#### [Required action]
Repeat nothing but the lines below running from the one containing "camera: 45 degrees left, 5 degrees up" to the one containing "camera: 30 degrees left, 5 degrees up". Keep both end lines.

#### [Input data]
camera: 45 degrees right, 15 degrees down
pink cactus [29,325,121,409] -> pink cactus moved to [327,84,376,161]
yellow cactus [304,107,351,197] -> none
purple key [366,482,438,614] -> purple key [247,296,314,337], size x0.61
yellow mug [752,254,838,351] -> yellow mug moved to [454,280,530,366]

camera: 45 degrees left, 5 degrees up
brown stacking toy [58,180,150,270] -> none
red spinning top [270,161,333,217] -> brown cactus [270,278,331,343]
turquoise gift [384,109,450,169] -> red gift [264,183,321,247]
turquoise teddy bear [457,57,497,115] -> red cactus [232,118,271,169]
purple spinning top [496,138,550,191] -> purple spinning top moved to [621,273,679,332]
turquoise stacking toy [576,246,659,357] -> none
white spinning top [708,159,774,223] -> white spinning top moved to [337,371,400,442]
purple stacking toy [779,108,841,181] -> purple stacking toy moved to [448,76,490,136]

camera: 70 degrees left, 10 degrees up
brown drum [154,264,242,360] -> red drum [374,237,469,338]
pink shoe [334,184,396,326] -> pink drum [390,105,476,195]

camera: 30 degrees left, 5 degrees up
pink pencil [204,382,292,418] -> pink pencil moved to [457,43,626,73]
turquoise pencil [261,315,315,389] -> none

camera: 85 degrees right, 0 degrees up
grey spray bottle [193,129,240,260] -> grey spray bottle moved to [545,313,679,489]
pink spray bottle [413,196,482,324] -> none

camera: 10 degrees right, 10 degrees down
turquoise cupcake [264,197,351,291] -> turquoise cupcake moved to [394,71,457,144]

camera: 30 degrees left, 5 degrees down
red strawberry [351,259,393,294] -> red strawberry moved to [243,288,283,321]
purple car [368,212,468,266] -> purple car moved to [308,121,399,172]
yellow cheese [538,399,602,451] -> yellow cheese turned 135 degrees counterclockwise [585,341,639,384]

#### [Written solution]
camera: 45 degrees left, 5 degrees up
brown stacking toy [58,180,150,270] -> none
red spinning top [270,161,333,217] -> brown cactus [270,278,331,343]
turquoise gift [384,109,450,169] -> red gift [264,183,321,247]
turquoise teddy bear [457,57,497,115] -> red cactus [232,118,271,169]
purple spinning top [496,138,550,191] -> purple spinning top moved to [621,273,679,332]
turquoise stacking toy [576,246,659,357] -> none
white spinning top [708,159,774,223] -> white spinning top moved to [337,371,400,442]
purple stacking toy [779,108,841,181] -> purple stacking toy moved to [448,76,490,136]

camera: 70 degrees left, 10 degrees up
brown drum [154,264,242,360] -> red drum [374,237,469,338]
pink shoe [334,184,396,326] -> pink drum [390,105,476,195]

camera: 30 degrees left, 5 degrees up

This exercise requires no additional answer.